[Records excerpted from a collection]
○ ○ ○ ○ ○ ○ ○
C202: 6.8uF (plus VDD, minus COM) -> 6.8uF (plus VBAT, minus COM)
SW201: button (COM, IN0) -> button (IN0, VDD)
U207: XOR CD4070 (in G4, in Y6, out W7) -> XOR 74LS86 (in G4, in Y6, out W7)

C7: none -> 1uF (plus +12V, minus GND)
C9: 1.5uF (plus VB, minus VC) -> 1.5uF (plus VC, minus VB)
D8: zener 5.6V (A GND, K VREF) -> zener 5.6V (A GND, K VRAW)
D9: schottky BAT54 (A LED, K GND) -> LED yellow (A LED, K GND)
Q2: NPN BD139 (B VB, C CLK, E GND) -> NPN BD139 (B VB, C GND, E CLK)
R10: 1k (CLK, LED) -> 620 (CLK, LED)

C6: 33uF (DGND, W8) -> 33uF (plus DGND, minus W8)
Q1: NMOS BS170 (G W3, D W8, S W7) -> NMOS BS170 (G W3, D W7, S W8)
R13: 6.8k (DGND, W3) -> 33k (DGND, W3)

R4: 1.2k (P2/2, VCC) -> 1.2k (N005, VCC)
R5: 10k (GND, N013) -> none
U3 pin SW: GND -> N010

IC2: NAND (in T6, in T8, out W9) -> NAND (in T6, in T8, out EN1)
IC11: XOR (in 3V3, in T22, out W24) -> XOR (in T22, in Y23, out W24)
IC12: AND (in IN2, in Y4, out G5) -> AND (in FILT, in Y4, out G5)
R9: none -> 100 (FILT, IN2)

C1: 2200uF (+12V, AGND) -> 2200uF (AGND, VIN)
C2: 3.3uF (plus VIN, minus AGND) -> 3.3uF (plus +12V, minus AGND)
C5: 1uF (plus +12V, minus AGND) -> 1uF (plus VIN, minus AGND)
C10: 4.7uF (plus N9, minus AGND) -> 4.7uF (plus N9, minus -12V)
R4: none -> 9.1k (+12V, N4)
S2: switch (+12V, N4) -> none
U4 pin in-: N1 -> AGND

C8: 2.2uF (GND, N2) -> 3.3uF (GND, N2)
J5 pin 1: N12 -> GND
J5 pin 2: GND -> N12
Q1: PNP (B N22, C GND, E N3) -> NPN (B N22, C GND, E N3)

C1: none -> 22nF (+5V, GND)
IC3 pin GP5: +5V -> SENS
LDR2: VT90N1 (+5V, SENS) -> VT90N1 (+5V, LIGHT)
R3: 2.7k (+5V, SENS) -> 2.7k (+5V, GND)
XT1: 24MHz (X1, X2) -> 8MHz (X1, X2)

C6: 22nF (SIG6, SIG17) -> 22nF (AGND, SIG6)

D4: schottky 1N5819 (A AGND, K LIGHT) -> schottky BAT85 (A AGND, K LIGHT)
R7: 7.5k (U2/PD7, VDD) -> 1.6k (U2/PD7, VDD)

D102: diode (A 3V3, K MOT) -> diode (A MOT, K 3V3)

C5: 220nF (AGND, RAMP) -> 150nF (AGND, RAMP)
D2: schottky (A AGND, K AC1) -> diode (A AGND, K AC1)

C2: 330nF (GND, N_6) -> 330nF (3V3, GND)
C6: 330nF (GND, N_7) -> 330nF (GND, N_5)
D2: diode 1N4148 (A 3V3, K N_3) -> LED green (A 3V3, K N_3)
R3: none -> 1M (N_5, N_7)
○ ○ ○ ○ ○ ○ ○
[Task objective] Pull out all lines from the entries above that include the word "schottky".

[Response to this task]
D9: schottky BAT54 (A LED, K GND) -> LED yellow (A LED, K GND)
D4: schottky 1N5819 (A AGND, K LIGHT) -> schottky BAT85 (A AGND, K LIGHT)
D2: schottky (A AGND, K AC1) -> diode (A AGND, K AC1)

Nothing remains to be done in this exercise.